▶ Items from a dataset
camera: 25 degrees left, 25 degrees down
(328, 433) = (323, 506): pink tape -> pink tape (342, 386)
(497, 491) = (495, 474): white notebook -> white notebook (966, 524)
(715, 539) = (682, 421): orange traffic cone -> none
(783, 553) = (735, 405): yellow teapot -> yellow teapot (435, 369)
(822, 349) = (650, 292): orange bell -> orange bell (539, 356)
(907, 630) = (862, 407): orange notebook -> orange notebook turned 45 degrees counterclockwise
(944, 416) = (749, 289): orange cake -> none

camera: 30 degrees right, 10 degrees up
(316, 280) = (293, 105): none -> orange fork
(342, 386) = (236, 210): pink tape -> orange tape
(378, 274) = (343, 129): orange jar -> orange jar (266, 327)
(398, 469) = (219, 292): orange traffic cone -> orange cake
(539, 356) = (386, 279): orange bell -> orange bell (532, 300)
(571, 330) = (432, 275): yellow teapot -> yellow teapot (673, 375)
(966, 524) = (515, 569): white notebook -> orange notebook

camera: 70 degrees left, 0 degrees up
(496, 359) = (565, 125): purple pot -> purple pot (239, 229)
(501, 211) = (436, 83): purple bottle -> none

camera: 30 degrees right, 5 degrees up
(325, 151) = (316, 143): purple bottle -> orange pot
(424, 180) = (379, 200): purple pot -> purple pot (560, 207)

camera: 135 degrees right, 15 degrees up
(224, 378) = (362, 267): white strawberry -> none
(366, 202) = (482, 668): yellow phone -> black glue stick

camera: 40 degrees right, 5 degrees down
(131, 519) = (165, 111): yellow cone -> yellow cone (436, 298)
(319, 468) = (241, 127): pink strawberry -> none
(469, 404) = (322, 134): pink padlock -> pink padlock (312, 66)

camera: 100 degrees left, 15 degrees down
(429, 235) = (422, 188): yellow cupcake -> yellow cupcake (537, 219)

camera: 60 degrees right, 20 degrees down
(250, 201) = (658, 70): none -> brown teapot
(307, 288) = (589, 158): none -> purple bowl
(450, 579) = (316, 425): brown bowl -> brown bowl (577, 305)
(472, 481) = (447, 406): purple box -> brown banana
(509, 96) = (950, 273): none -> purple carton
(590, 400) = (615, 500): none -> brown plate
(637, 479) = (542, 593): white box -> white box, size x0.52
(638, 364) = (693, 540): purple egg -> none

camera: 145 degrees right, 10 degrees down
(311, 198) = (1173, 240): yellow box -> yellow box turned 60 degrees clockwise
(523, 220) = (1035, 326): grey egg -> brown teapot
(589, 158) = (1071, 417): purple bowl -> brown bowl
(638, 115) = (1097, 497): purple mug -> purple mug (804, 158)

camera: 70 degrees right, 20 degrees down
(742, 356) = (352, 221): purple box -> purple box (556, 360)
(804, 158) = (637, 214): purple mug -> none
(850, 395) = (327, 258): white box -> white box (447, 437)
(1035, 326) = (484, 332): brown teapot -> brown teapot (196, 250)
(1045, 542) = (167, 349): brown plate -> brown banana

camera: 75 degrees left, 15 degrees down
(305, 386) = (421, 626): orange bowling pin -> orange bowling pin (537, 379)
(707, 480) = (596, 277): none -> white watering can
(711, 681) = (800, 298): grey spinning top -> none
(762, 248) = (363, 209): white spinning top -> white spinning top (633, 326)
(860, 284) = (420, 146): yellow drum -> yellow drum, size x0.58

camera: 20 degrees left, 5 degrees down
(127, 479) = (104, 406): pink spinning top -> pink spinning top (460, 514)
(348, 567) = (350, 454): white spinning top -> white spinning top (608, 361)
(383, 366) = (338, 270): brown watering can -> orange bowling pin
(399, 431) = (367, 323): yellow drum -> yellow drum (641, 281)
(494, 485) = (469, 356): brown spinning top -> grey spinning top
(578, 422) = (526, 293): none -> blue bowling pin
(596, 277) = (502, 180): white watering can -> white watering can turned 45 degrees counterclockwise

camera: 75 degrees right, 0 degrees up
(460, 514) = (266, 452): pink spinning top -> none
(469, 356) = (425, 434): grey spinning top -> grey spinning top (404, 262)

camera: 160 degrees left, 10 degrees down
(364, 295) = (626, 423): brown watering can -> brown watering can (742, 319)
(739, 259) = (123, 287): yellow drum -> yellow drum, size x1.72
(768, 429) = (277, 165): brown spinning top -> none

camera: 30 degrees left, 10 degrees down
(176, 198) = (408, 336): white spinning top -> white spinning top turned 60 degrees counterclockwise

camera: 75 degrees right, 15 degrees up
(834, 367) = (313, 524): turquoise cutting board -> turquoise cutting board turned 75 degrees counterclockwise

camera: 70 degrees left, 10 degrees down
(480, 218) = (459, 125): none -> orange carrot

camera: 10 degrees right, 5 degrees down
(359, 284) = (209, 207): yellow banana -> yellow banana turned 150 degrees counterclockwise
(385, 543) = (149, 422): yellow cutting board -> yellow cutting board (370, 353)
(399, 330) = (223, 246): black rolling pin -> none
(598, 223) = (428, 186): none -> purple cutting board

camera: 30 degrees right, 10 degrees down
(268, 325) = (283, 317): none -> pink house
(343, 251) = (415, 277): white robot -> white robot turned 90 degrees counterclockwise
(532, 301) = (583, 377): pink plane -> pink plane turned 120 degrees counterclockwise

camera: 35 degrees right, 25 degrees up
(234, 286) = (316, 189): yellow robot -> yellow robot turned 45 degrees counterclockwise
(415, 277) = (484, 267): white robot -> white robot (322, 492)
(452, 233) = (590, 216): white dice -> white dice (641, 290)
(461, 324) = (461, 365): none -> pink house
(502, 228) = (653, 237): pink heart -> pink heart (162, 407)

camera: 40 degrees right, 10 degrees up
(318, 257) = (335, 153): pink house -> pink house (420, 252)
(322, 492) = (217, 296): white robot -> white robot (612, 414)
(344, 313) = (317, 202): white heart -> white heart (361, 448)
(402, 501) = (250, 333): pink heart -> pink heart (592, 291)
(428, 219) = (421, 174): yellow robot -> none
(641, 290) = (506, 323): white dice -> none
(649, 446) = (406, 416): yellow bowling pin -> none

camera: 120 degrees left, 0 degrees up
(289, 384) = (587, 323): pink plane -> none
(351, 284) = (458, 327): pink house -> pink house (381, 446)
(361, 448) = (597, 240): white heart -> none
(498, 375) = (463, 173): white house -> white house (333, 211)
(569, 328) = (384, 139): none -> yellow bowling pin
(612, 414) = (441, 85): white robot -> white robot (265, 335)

▶ The problem
Copy the lines above exactly. Start with the line containing "(322, 492) = (217, 296): white", end with the line containing "(641, 290) = (506, 323): white dice -> none", and include both.

▶ Your response
(322, 492) = (217, 296): white robot -> white robot (612, 414)
(344, 313) = (317, 202): white heart -> white heart (361, 448)
(402, 501) = (250, 333): pink heart -> pink heart (592, 291)
(428, 219) = (421, 174): yellow robot -> none
(641, 290) = (506, 323): white dice -> none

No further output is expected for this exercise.